- **Directions for this task**
Using the entries below, quote exactly the span of lines that begins with the line containing "(520, 245) = (334, 227): pink" and ends with the final line.

- **Data for analysis**
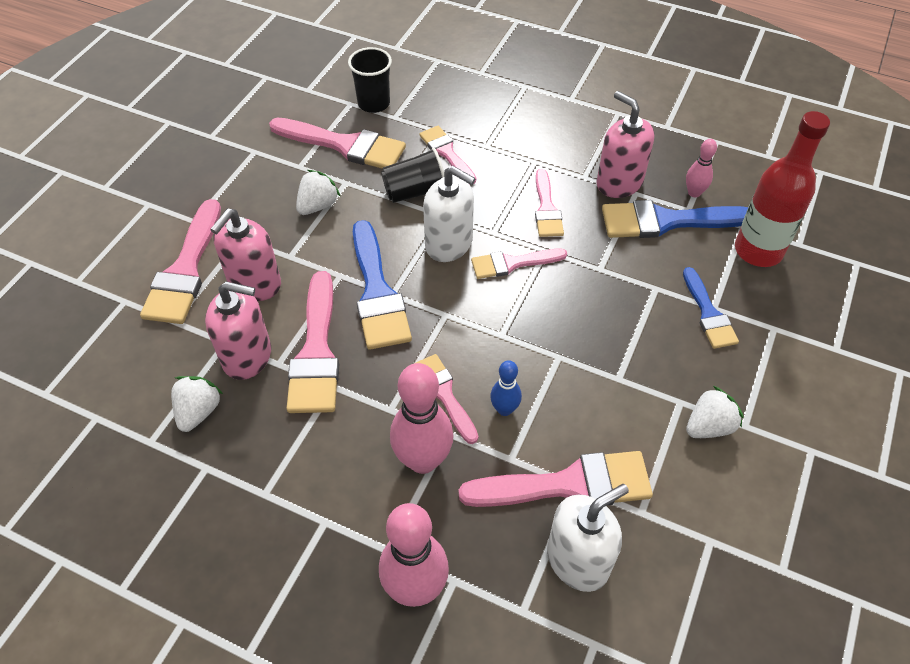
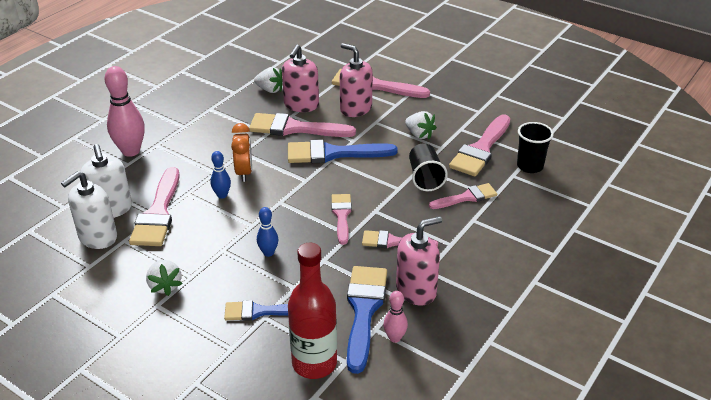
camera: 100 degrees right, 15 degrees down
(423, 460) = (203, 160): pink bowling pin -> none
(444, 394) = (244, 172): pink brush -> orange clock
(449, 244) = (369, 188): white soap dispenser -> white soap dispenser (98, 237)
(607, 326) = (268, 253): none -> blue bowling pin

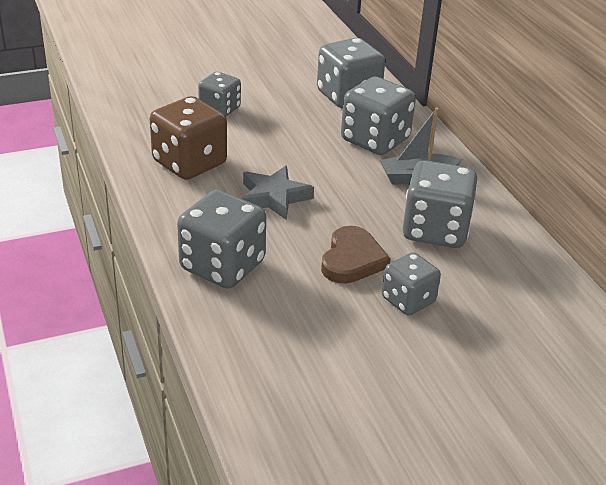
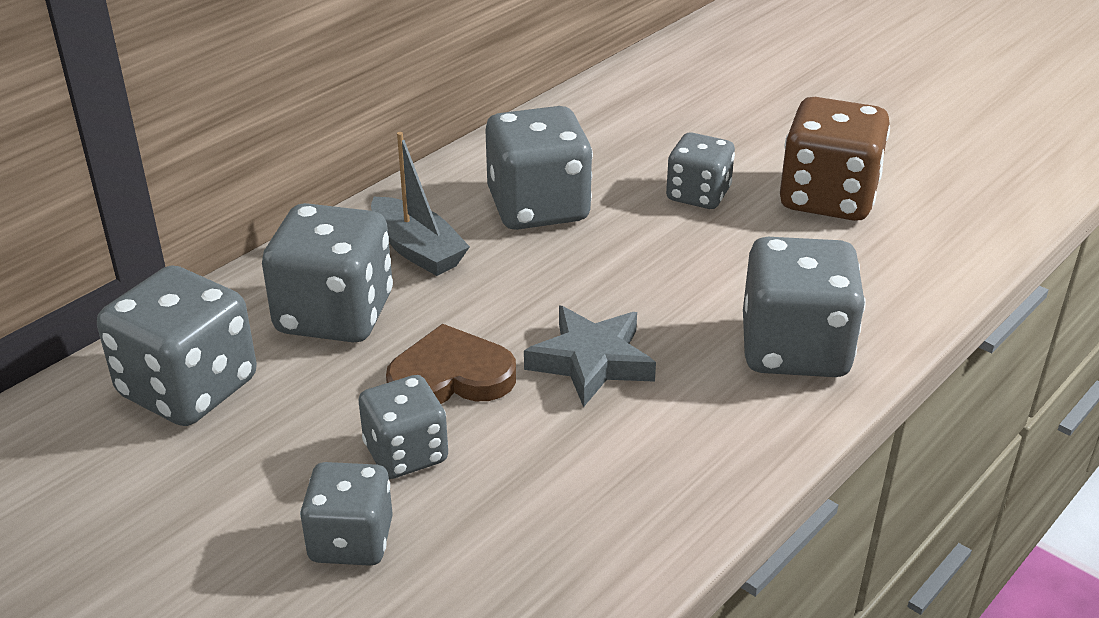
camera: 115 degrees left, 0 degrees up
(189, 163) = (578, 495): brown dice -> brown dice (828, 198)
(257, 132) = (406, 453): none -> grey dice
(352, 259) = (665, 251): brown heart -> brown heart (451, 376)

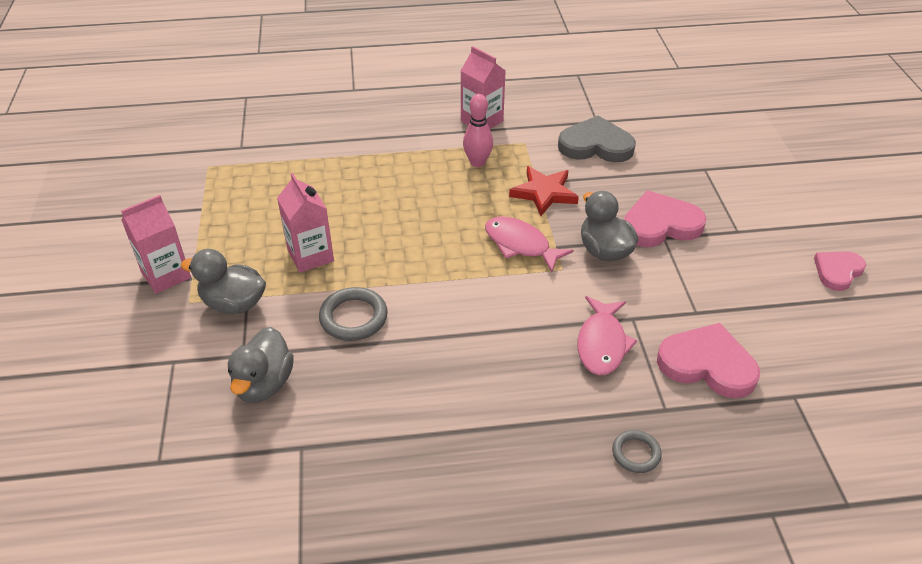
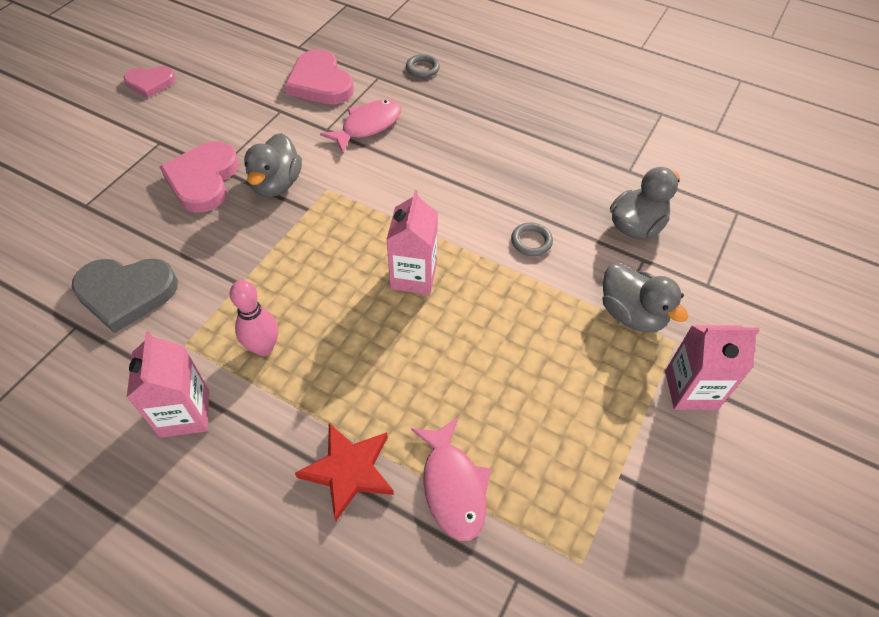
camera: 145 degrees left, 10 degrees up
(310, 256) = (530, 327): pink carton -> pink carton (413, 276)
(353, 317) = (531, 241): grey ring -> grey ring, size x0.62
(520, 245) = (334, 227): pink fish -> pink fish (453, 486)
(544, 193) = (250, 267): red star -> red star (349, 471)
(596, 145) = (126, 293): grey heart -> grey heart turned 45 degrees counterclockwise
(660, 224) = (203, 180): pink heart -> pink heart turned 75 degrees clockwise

- **Task answer**
(520, 245) = (334, 227): pink fish -> pink fish (453, 486)
(544, 193) = (250, 267): red star -> red star (349, 471)
(596, 145) = (126, 293): grey heart -> grey heart turned 45 degrees counterclockwise
(660, 224) = (203, 180): pink heart -> pink heart turned 75 degrees clockwise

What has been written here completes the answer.